Input for this task: Begin

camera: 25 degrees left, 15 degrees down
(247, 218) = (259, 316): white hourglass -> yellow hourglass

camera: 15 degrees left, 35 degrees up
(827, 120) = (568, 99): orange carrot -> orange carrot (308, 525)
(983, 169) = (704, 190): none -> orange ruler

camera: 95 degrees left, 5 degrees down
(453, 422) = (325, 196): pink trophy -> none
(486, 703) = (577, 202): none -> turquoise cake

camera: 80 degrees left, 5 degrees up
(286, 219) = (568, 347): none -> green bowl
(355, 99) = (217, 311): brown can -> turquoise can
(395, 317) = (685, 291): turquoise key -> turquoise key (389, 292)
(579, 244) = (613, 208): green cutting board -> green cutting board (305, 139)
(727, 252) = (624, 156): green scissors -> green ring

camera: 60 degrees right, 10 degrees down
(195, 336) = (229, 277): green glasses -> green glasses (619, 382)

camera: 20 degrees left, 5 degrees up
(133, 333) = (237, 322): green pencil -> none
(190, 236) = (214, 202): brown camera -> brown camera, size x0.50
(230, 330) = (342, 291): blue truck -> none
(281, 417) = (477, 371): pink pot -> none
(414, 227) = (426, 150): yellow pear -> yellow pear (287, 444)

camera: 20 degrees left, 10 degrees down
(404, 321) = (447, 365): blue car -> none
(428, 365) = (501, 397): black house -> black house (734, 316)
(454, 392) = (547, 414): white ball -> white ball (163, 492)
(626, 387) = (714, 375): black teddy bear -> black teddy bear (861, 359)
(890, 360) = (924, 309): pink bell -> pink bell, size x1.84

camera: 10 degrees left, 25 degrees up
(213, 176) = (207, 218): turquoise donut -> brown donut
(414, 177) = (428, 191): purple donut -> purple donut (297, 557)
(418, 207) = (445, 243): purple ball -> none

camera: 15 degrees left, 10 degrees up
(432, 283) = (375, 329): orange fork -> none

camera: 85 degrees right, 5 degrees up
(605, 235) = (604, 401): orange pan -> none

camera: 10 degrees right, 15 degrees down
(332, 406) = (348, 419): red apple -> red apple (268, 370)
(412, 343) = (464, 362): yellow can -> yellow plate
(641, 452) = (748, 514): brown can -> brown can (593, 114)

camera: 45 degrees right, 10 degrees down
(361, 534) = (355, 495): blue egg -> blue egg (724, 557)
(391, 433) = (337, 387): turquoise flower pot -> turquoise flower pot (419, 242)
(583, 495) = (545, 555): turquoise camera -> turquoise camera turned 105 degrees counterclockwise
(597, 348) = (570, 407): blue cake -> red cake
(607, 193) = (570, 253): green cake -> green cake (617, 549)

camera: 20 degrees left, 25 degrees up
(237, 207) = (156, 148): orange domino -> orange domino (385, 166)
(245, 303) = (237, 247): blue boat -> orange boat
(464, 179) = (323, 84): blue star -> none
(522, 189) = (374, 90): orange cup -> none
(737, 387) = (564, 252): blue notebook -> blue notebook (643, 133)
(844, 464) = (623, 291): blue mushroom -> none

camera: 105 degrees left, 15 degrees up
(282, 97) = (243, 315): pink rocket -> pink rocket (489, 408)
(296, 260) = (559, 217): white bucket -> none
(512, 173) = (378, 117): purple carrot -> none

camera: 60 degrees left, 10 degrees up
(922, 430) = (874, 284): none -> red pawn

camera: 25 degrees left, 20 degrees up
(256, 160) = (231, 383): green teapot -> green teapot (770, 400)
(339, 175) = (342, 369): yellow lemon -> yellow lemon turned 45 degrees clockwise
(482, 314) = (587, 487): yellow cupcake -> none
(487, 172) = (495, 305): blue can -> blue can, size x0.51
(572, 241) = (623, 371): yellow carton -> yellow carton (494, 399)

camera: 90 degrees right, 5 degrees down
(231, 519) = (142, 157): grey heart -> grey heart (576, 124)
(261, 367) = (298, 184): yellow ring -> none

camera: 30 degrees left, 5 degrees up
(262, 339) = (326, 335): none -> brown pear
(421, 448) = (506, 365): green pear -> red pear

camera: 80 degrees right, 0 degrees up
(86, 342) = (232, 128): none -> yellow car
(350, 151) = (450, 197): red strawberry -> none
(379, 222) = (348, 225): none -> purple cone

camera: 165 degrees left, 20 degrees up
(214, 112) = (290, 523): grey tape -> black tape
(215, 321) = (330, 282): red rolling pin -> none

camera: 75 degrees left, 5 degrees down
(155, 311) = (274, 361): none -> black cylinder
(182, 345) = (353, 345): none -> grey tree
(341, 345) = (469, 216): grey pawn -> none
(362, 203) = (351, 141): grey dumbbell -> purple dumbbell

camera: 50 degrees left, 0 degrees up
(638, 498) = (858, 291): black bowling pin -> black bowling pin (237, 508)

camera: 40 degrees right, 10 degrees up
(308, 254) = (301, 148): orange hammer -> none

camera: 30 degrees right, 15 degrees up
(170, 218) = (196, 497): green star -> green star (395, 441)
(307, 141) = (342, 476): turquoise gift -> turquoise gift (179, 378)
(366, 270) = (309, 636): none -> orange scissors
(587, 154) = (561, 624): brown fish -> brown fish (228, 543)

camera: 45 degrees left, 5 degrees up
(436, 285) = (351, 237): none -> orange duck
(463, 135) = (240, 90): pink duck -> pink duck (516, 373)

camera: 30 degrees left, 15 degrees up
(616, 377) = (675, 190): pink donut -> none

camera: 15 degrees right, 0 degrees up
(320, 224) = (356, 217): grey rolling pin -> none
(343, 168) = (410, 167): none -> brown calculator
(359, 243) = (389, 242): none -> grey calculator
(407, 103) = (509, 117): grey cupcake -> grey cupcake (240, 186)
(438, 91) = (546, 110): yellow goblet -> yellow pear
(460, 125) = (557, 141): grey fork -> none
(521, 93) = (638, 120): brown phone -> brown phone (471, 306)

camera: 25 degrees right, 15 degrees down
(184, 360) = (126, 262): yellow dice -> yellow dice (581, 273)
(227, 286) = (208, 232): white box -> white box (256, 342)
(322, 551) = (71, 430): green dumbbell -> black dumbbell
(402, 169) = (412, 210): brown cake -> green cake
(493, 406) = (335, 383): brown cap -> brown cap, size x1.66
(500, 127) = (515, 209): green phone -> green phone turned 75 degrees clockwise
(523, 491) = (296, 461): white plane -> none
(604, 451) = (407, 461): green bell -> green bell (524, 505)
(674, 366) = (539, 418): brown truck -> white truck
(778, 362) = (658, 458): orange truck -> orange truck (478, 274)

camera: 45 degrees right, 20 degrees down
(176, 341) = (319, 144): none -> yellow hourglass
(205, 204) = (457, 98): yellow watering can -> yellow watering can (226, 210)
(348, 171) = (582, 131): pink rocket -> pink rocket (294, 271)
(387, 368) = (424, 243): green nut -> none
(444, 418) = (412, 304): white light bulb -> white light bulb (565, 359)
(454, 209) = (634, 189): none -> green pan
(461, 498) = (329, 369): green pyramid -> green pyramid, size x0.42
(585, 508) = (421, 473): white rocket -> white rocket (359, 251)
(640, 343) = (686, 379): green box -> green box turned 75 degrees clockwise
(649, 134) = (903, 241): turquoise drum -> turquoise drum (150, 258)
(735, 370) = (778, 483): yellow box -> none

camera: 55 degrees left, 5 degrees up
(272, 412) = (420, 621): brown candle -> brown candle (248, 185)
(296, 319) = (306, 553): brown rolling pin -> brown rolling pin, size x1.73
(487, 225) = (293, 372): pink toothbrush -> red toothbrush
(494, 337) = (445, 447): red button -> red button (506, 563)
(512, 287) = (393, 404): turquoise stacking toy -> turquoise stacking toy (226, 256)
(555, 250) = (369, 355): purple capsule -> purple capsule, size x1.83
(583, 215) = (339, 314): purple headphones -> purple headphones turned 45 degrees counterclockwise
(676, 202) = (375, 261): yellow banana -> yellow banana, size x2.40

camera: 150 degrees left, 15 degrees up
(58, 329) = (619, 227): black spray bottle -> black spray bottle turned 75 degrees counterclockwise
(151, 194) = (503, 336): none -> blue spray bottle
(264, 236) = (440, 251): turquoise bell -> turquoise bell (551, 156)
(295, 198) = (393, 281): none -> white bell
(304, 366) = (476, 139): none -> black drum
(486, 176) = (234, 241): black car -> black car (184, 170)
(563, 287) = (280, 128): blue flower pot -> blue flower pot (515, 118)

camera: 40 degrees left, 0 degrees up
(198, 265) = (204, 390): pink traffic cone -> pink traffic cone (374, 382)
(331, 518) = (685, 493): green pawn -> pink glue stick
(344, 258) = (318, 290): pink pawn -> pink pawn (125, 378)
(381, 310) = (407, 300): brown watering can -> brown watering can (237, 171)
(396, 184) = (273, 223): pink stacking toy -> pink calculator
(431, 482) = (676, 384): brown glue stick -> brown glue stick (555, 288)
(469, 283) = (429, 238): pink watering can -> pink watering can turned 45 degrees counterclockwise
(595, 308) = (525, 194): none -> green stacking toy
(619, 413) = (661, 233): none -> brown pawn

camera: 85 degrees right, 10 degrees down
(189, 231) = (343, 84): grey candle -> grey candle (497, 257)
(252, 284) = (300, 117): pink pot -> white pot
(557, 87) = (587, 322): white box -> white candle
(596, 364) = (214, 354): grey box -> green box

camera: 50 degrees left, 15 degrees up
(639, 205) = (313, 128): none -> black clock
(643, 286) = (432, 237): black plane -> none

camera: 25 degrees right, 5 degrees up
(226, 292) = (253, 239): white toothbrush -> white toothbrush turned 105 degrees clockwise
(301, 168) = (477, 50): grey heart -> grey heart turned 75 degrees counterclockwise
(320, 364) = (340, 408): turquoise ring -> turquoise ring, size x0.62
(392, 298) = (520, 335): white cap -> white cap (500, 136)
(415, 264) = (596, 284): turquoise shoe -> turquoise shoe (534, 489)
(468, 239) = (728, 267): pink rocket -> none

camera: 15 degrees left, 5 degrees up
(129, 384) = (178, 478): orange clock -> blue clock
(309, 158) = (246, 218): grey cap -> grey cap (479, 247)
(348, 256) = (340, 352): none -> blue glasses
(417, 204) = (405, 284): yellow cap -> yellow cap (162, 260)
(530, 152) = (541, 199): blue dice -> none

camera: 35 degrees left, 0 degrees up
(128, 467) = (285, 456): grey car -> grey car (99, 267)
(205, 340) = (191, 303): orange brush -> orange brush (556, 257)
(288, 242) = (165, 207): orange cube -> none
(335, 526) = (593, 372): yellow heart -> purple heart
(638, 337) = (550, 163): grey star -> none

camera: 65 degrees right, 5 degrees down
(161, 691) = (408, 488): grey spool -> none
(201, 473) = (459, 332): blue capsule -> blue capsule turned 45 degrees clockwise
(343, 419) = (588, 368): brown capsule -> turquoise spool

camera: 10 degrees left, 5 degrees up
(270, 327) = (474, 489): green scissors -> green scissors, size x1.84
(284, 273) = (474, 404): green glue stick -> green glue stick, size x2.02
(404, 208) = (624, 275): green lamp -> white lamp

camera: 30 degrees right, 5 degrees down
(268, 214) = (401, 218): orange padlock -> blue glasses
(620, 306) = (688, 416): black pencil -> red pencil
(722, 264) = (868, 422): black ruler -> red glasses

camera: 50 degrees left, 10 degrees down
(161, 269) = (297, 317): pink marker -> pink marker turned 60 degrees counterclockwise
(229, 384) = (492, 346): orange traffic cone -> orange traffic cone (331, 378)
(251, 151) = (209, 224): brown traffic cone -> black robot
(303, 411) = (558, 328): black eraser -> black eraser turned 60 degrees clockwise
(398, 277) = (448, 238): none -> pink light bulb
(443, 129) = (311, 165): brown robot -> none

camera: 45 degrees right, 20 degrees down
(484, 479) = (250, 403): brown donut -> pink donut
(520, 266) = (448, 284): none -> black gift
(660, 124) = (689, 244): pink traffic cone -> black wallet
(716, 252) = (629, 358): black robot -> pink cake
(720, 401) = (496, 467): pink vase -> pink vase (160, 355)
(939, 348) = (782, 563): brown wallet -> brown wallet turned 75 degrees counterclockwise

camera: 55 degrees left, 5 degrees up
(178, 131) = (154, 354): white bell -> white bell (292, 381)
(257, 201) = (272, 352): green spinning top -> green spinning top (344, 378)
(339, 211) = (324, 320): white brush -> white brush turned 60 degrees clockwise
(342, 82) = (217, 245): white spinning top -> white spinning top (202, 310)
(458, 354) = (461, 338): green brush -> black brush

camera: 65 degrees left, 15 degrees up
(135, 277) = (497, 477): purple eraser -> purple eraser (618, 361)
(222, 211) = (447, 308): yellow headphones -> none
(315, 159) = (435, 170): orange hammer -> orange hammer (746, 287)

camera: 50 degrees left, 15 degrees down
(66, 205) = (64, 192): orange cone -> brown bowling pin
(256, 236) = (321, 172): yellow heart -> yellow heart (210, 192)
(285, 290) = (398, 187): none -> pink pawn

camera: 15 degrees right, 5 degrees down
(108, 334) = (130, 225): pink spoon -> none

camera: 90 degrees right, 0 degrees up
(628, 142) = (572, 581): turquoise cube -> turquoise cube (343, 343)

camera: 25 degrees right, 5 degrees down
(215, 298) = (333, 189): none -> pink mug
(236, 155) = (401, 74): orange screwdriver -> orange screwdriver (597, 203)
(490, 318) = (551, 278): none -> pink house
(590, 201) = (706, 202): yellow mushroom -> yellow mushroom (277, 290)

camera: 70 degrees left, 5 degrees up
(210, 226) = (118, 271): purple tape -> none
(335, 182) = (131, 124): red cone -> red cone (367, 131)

Input for this task: End

■ Assignment: Please retype, with no changes, the lines that run from the first line of the entries to the line with "(395, 317) = (685, 291): turquoise", both ends included.

■ Problem solution:
camera: 25 degrees left, 15 degrees down
(247, 218) = (259, 316): white hourglass -> yellow hourglass

camera: 15 degrees left, 35 degrees up
(827, 120) = (568, 99): orange carrot -> orange carrot (308, 525)
(983, 169) = (704, 190): none -> orange ruler

camera: 95 degrees left, 5 degrees down
(453, 422) = (325, 196): pink trophy -> none
(486, 703) = (577, 202): none -> turquoise cake

camera: 80 degrees left, 5 degrees up
(286, 219) = (568, 347): none -> green bowl
(355, 99) = (217, 311): brown can -> turquoise can
(395, 317) = (685, 291): turquoise key -> turquoise key (389, 292)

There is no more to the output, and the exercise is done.